(ENTRIES SUPPLIED begins)
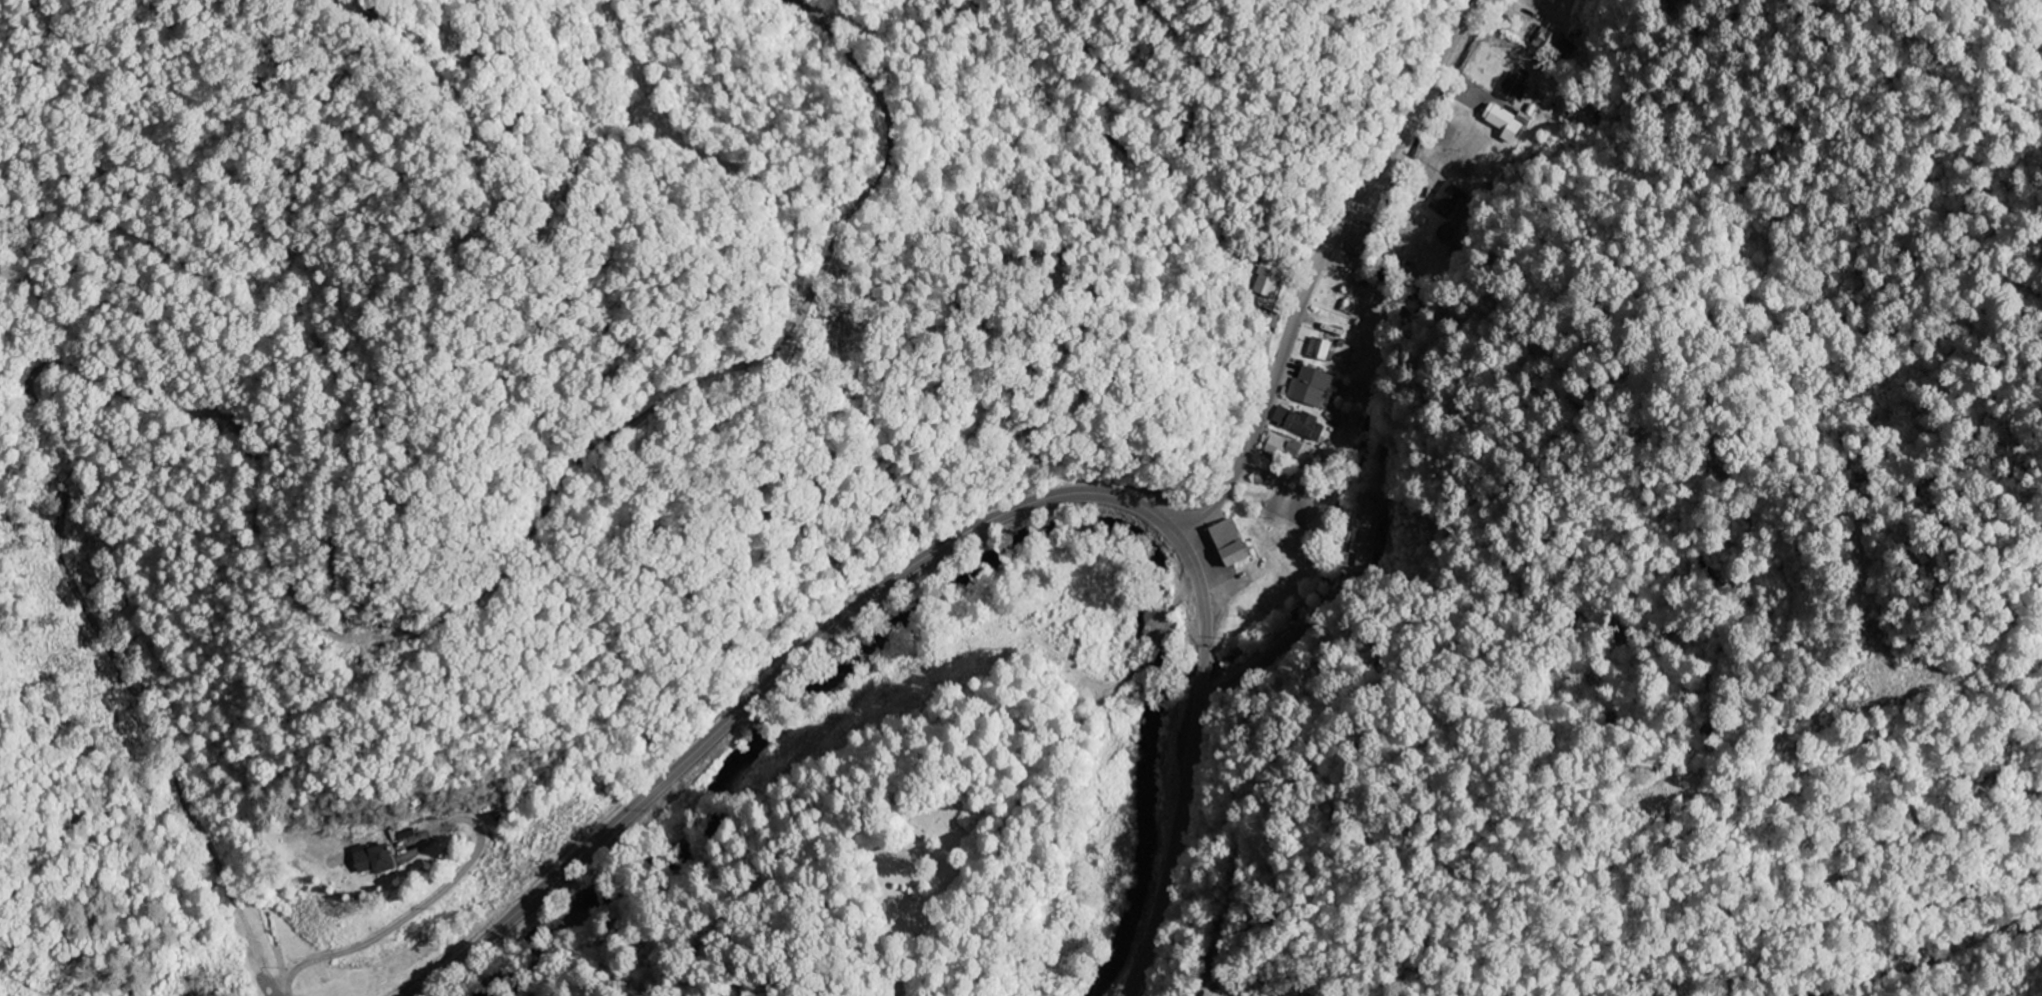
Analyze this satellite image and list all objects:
building: (1555, 41)
building: (1512, 88)
building: (1580, 114)
building: (1503, 123)
building: (1446, 202)
building: (1355, 241)
road: (1315, 267)
building: (1266, 283)
building: (1270, 320)
building: (1317, 350)
building: (1310, 388)
building: (1297, 424)
building: (1280, 448)
building: (1222, 535)
building: (1363, 536)
road: (958, 538)
building: (1231, 556)
building: (370, 859)

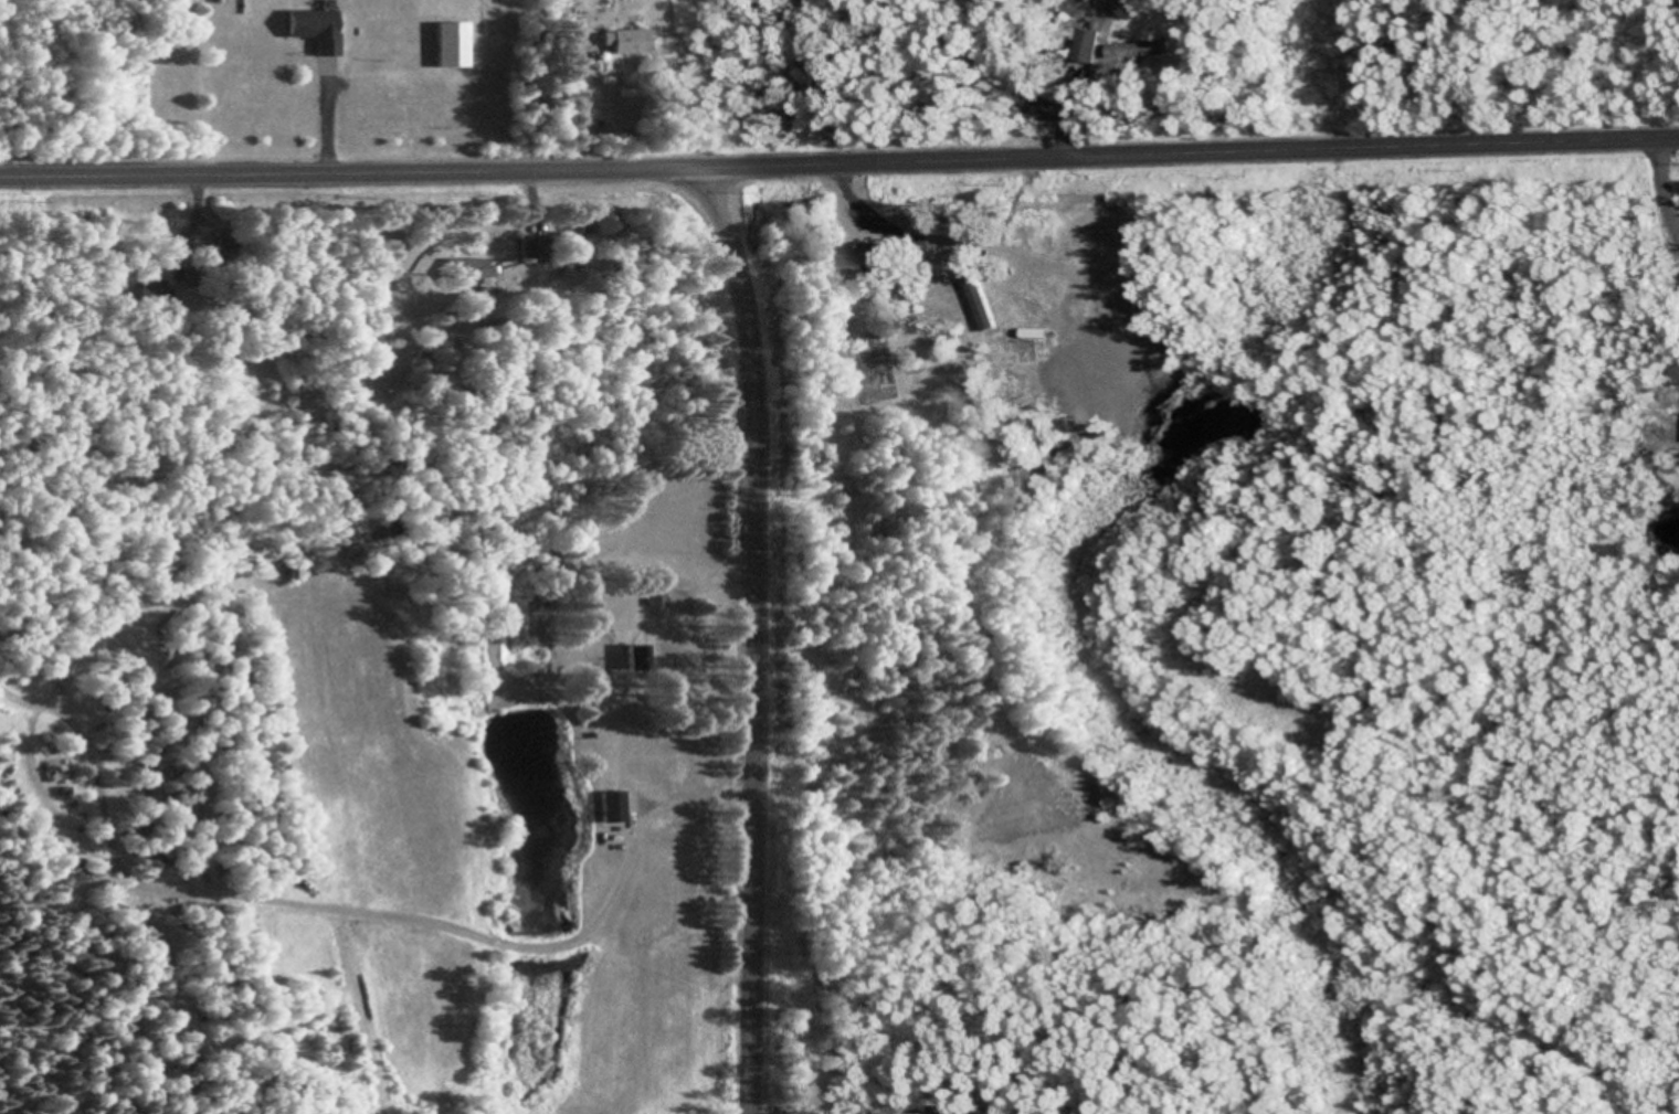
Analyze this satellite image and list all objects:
building: (311, 31)
building: (623, 44)
building: (447, 47)
building: (1084, 48)
building: (1137, 52)
road: (839, 164)
building: (1022, 240)
building: (531, 251)
building: (868, 257)
building: (468, 274)
building: (951, 288)
building: (653, 594)
road: (757, 634)
building: (633, 660)
building: (608, 809)

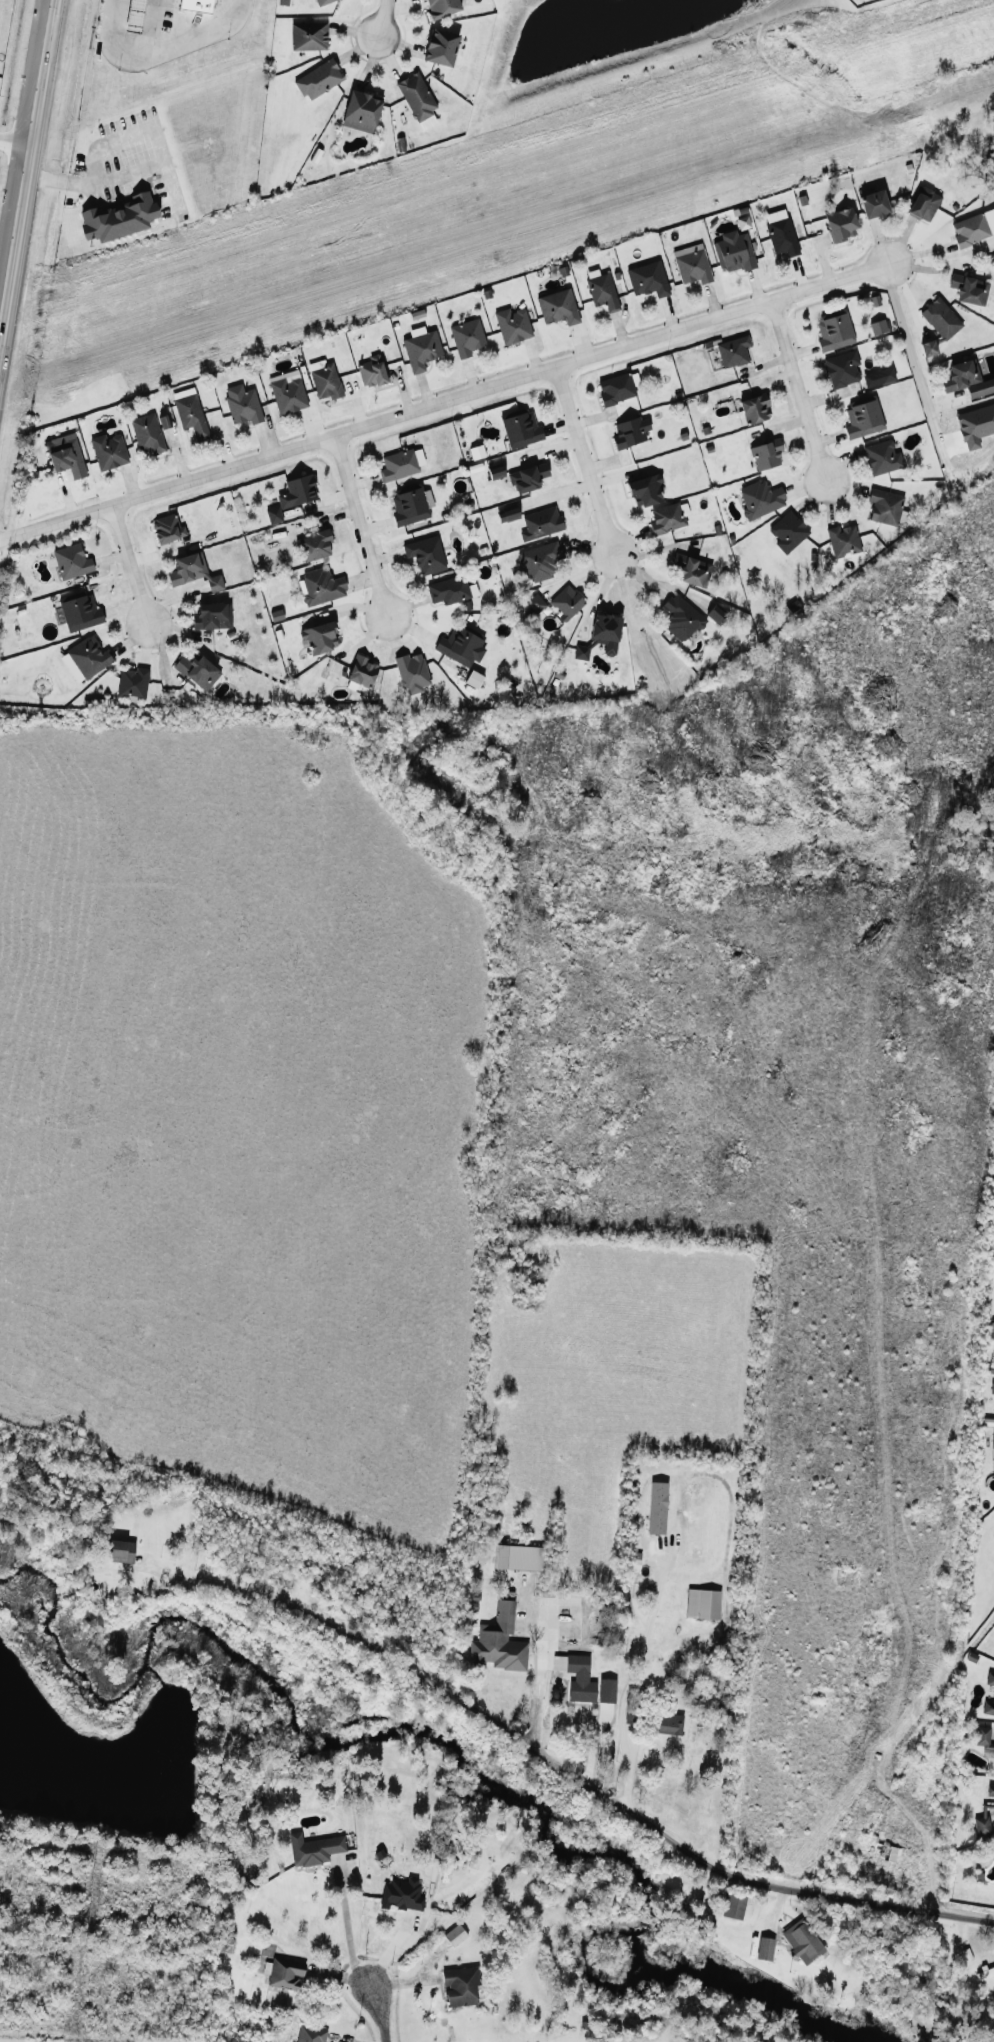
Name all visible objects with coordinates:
(ENTRIES SUPPLIED ends)
» WHAT IS NEEDED: Would you set down the records exactly, with no pictures included?

» EXERCISE SOLUTION:
Analyze this satellite image and list all objects:
building: (1555, 41)
building: (1512, 88)
building: (1580, 114)
building: (1503, 123)
building: (1446, 202)
building: (1355, 241)
road: (1315, 267)
building: (1266, 283)
building: (1270, 320)
building: (1317, 350)
building: (1310, 388)
building: (1297, 424)
building: (1280, 448)
building: (1222, 535)
building: (1363, 536)
road: (958, 538)
building: (1231, 556)
building: (370, 859)

Analyze this satellite image and list all objects:
building: (311, 31)
building: (623, 44)
building: (447, 47)
building: (1084, 48)
building: (1137, 52)
road: (839, 164)
building: (1022, 240)
building: (531, 251)
building: (868, 257)
building: (468, 274)
building: (951, 288)
building: (653, 594)
road: (757, 634)
building: (633, 660)
building: (608, 809)

Name all visible objects with coordinates:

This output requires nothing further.